**Task details**
First find the line with "plant: (257, 484)", then reproduce it and all following lines of the data to the end, exactly and with no pictures, adding nothing.
Supplied material Block Start
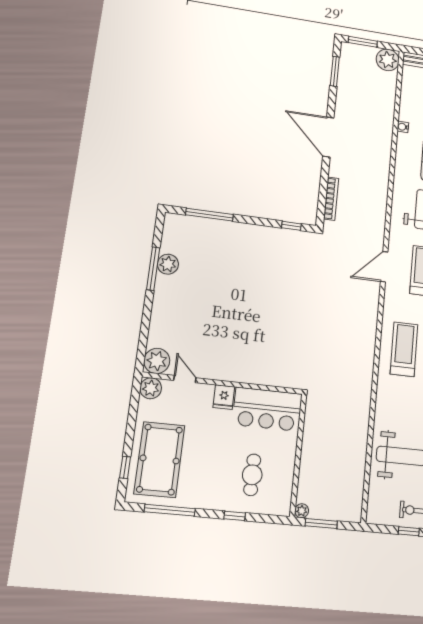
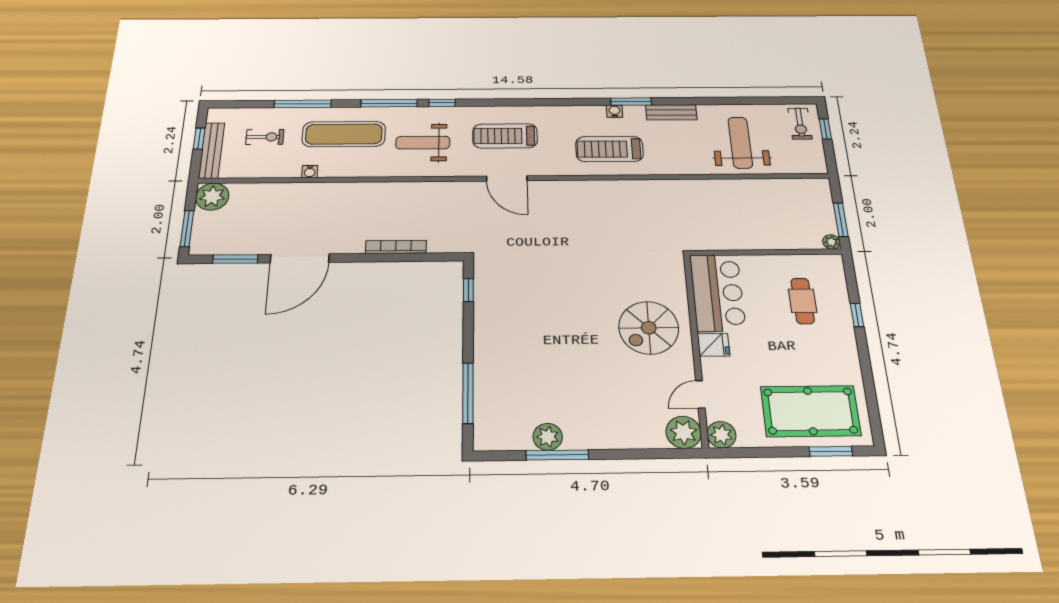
door: (328, 137) -> (300, 258), moved
bookcase: (331, 199) -> (396, 247), moved
spiral stairs: (244, 351) -> (649, 328), added
window: (125, 467) -> (831, 451), width x1.50
cafe table: (252, 475) -> (803, 301), turned 90
window: (170, 510) -> (870, 390), removed

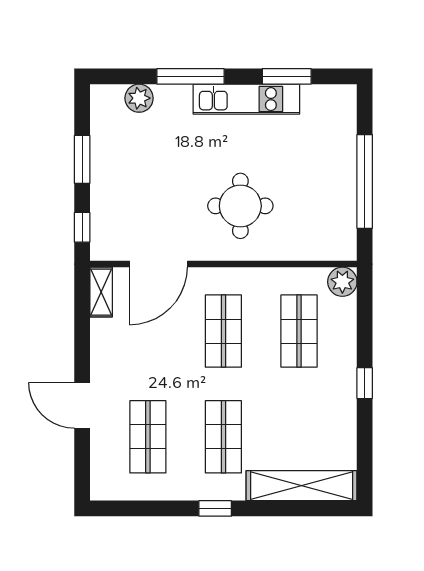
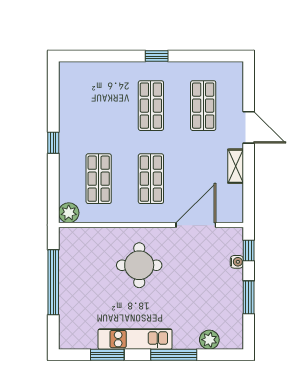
water cooler: (99, 211) -> (237, 262), added
shelving: (101, 292) -> (236, 166), moved
shelving: (302, 486) -> (97, 72), removed

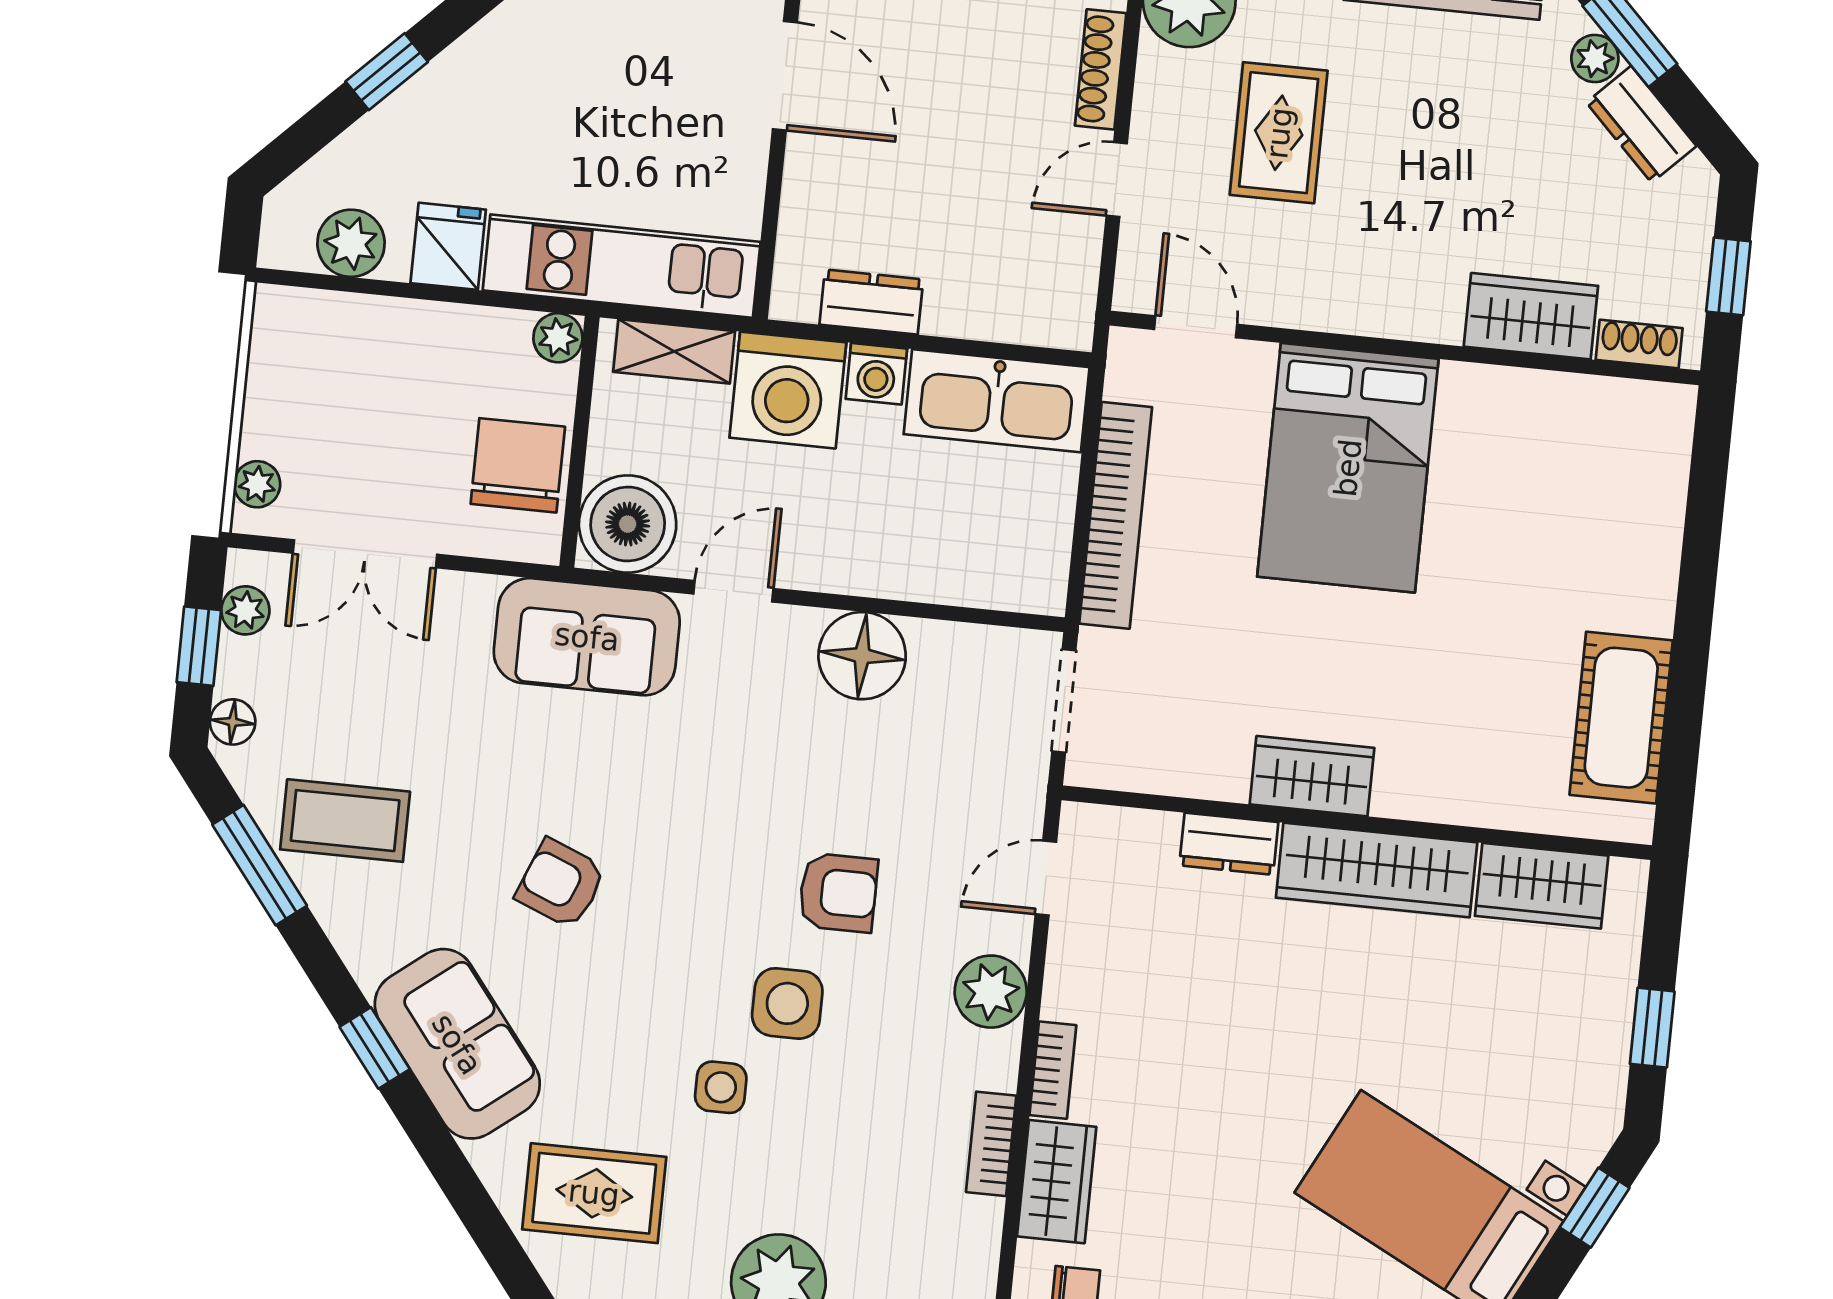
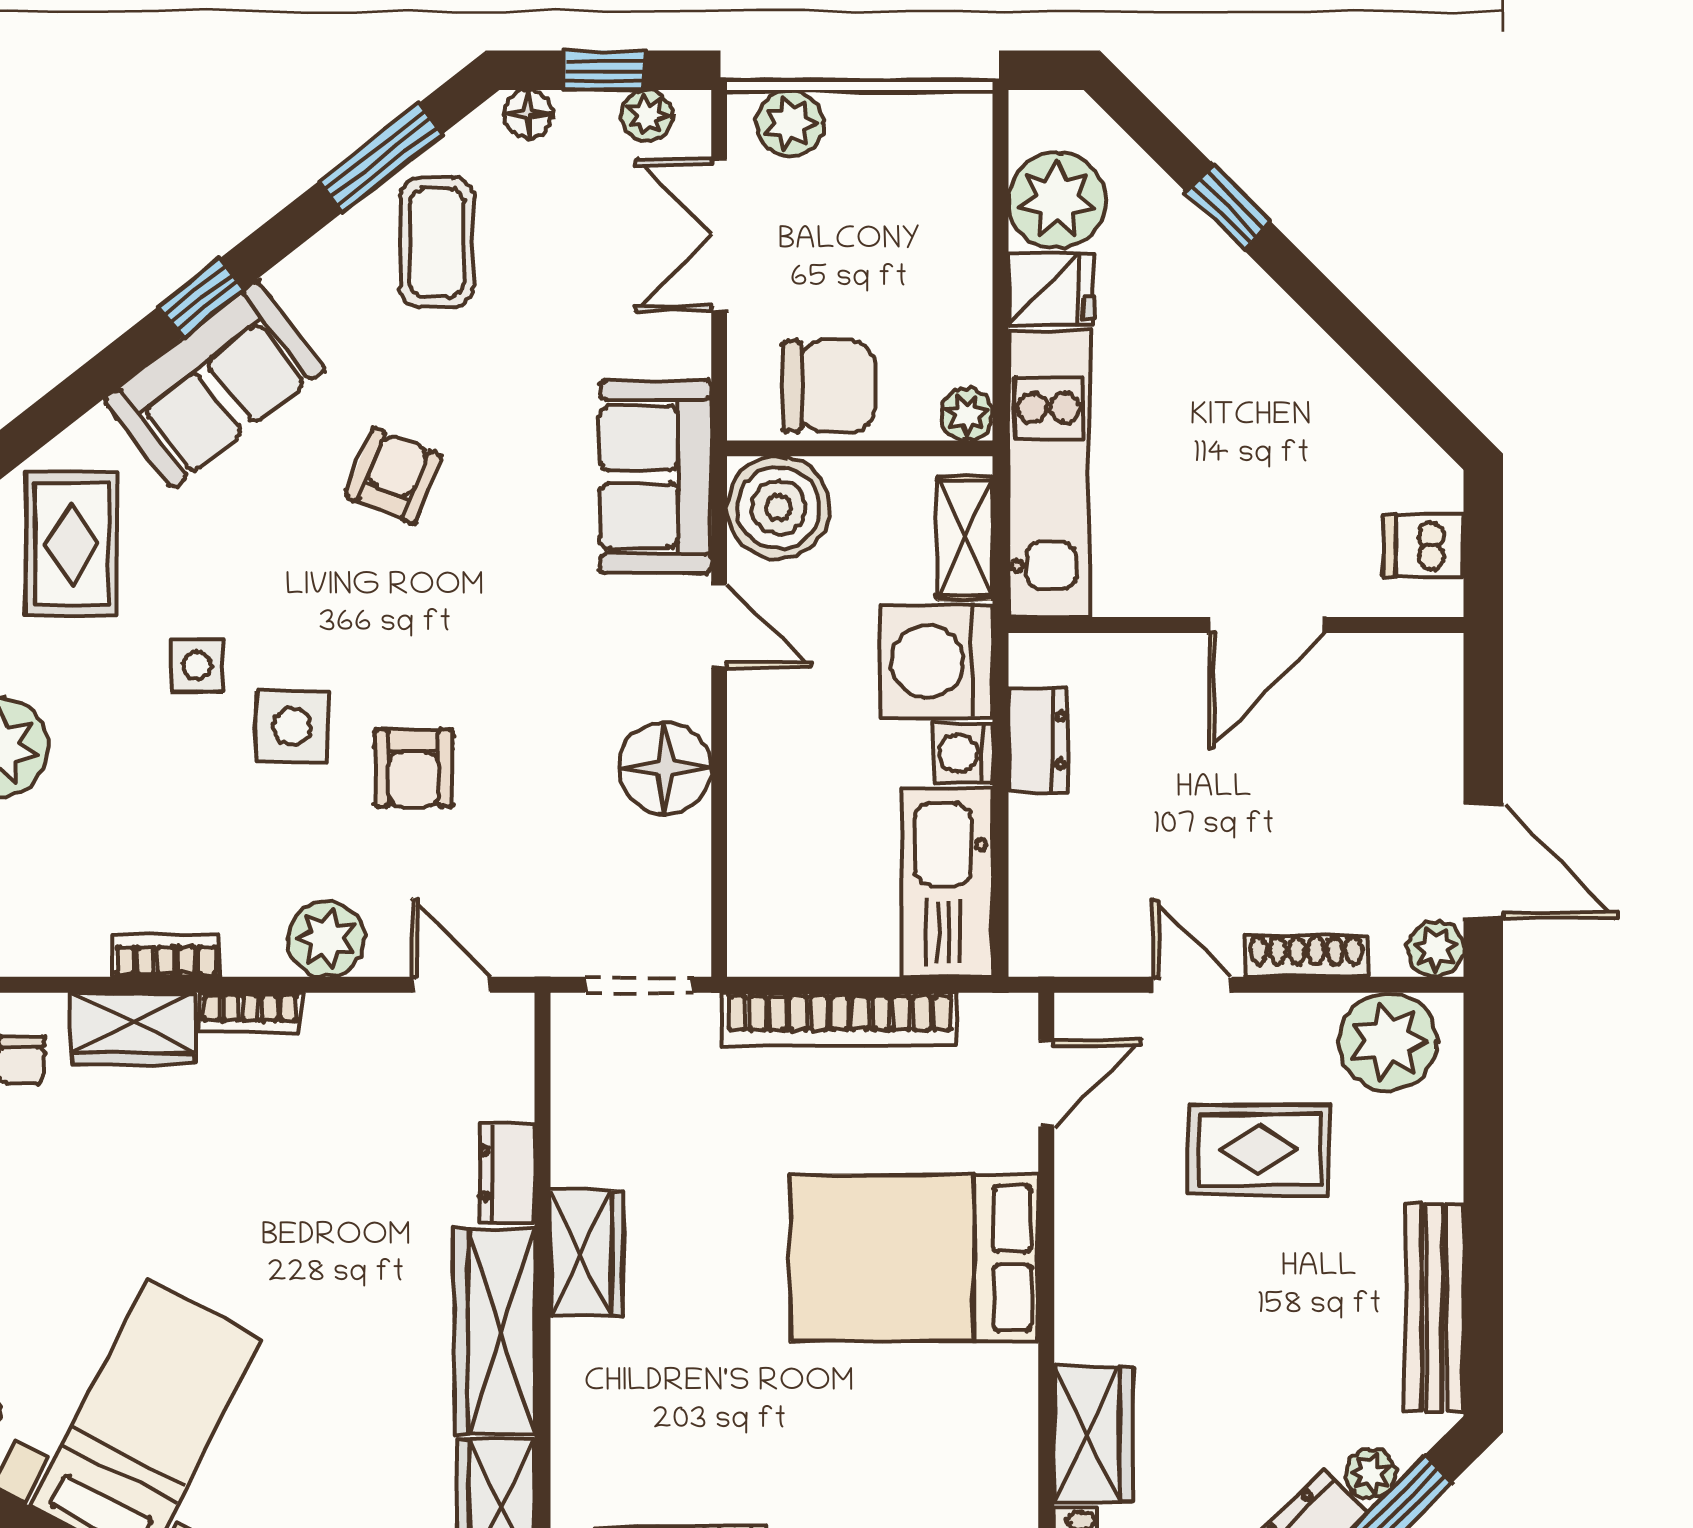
plant: (351, 243) -> (1057, 200), width x1.36, depth x1.36
plant: (257, 484) -> (790, 123), width x1.38, depth x1.38

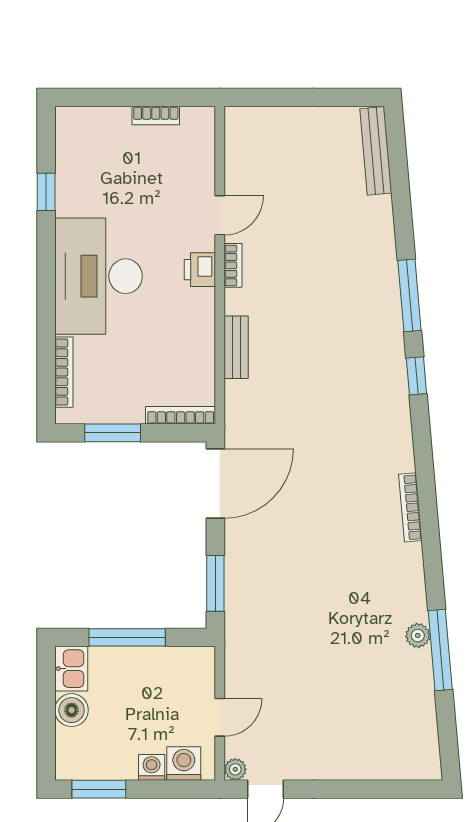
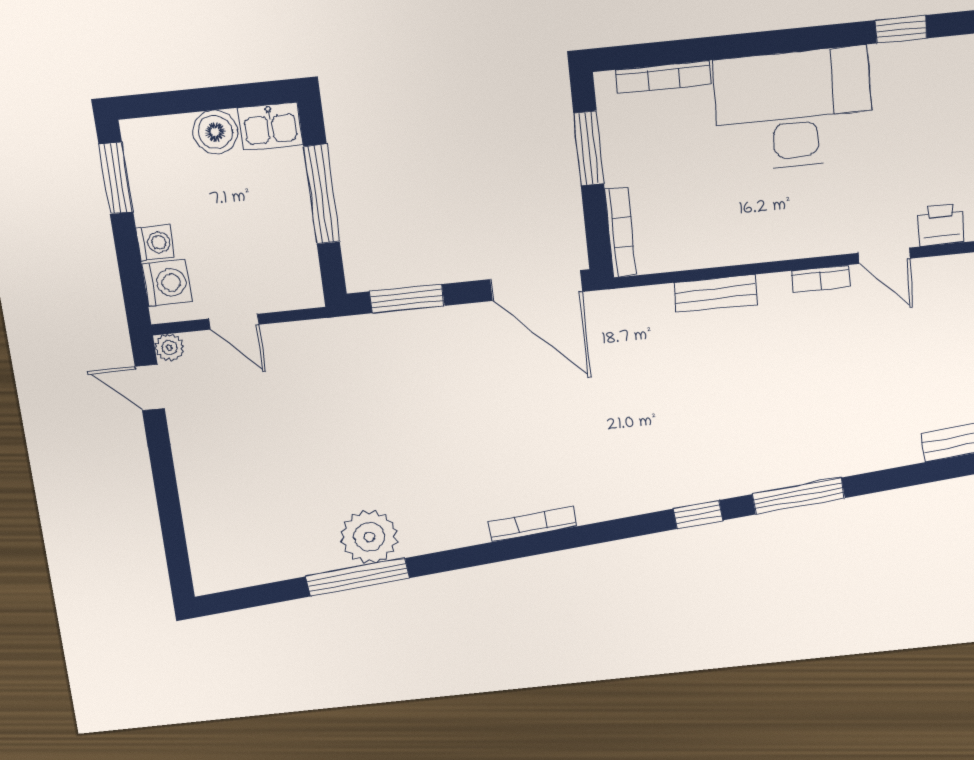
printer: (200, 270) -> (941, 225), moved
plant: (418, 636) -> (369, 537), width x1.88, depth x1.88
Supplied material Block End
**Written reply**
plant: (257, 484) -> (790, 123), width x1.38, depth x1.38

printer: (200, 270) -> (941, 225), moved
plant: (418, 636) -> (369, 537), width x1.88, depth x1.88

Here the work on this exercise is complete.